Copy the data that follows exactly, and include none of its images.
** Excerpted data follows **
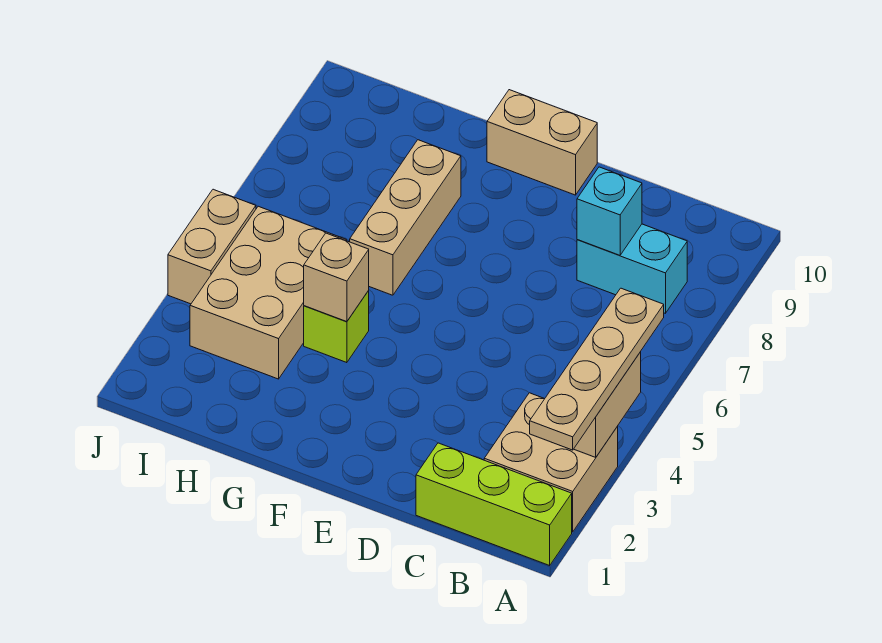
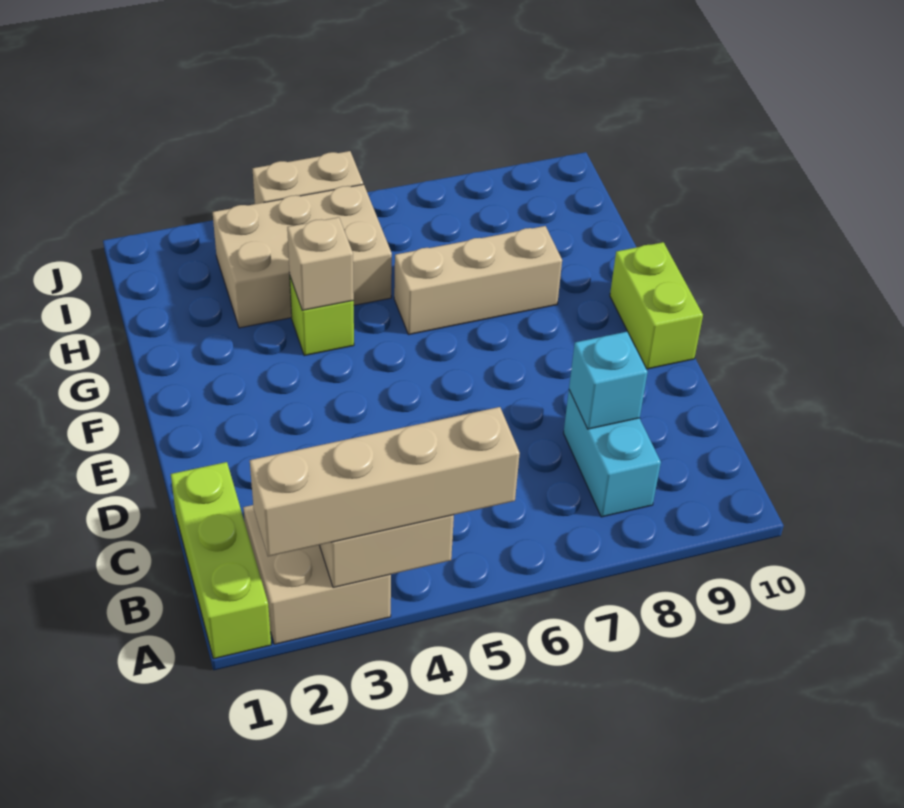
tan plate A2:A5 level 3 -> tan brick A2:A5 level 3
tan brick E10:F10 level 1 -> lime brick E10:F10 level 1

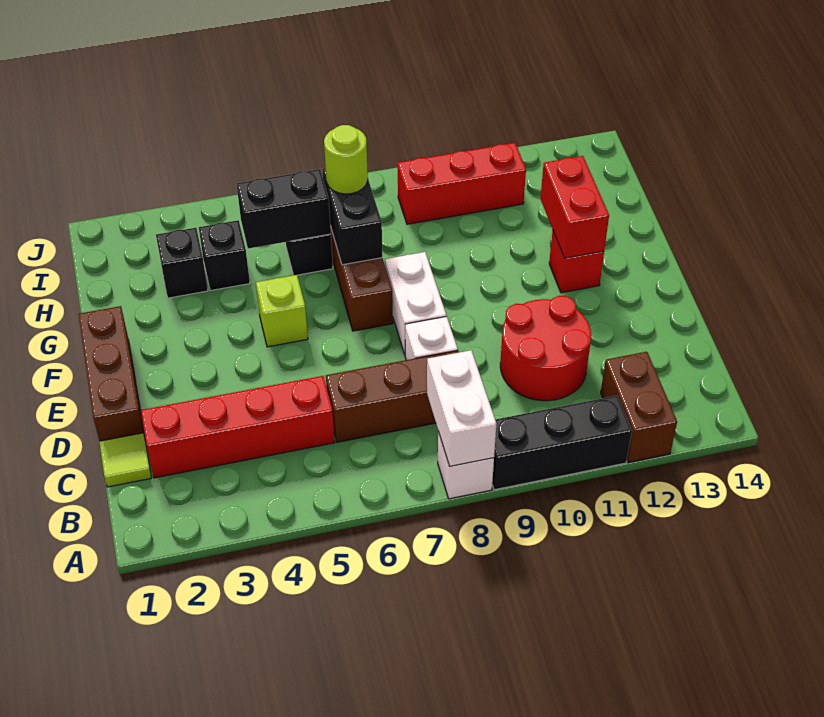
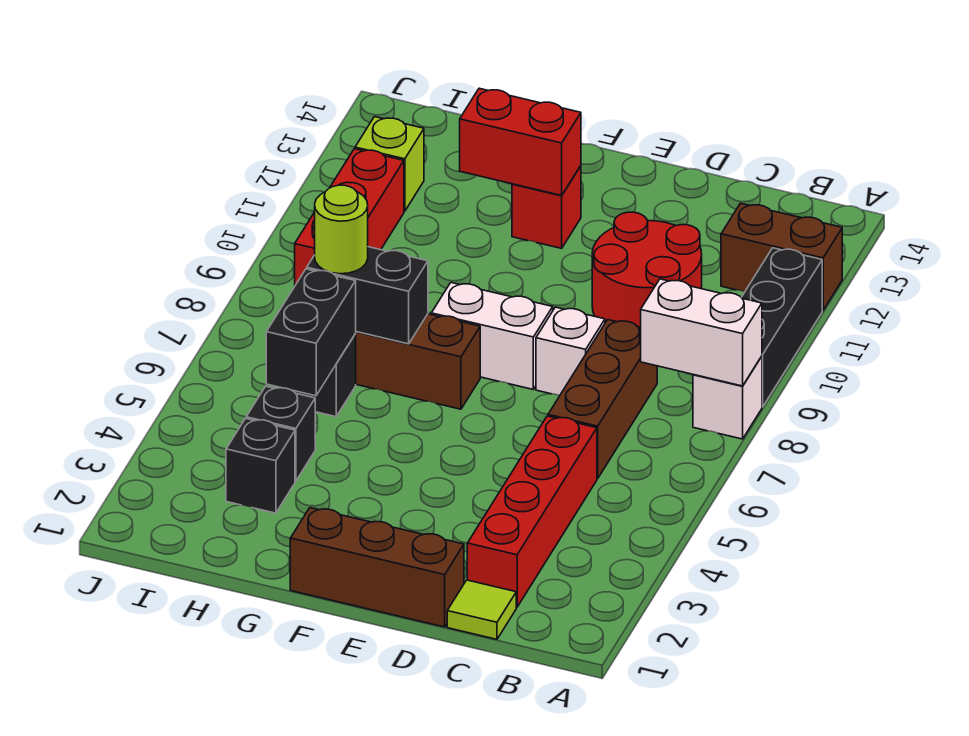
lime brick F5 level 1 -> lime brick I12 level 1

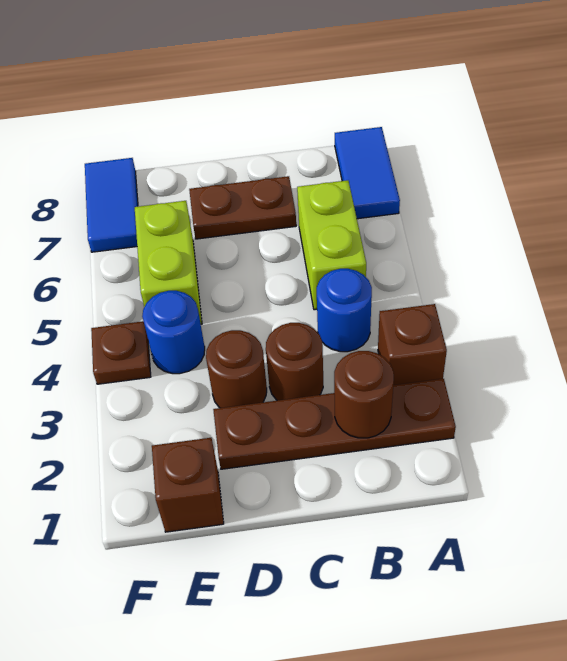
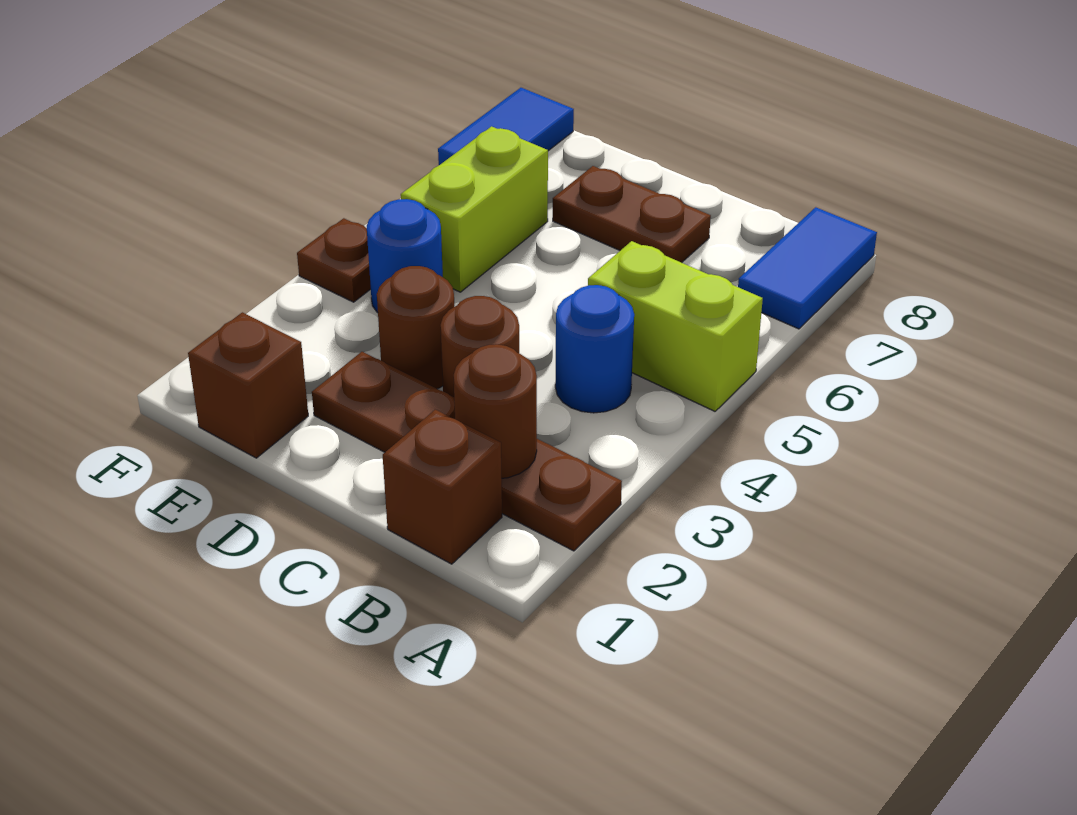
brown brick A3 level 1 -> brown brick B1 level 1
lime brick B5:B6 level 1 -> lime brick A5:B5 level 1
** End of Excerpted data **
- Task output:
tan plate A2:A5 level 3 -> tan brick A2:A5 level 3
tan brick E10:F10 level 1 -> lime brick E10:F10 level 1

lime brick F5 level 1 -> lime brick I12 level 1

brown brick A3 level 1 -> brown brick B1 level 1
lime brick B5:B6 level 1 -> lime brick A5:B5 level 1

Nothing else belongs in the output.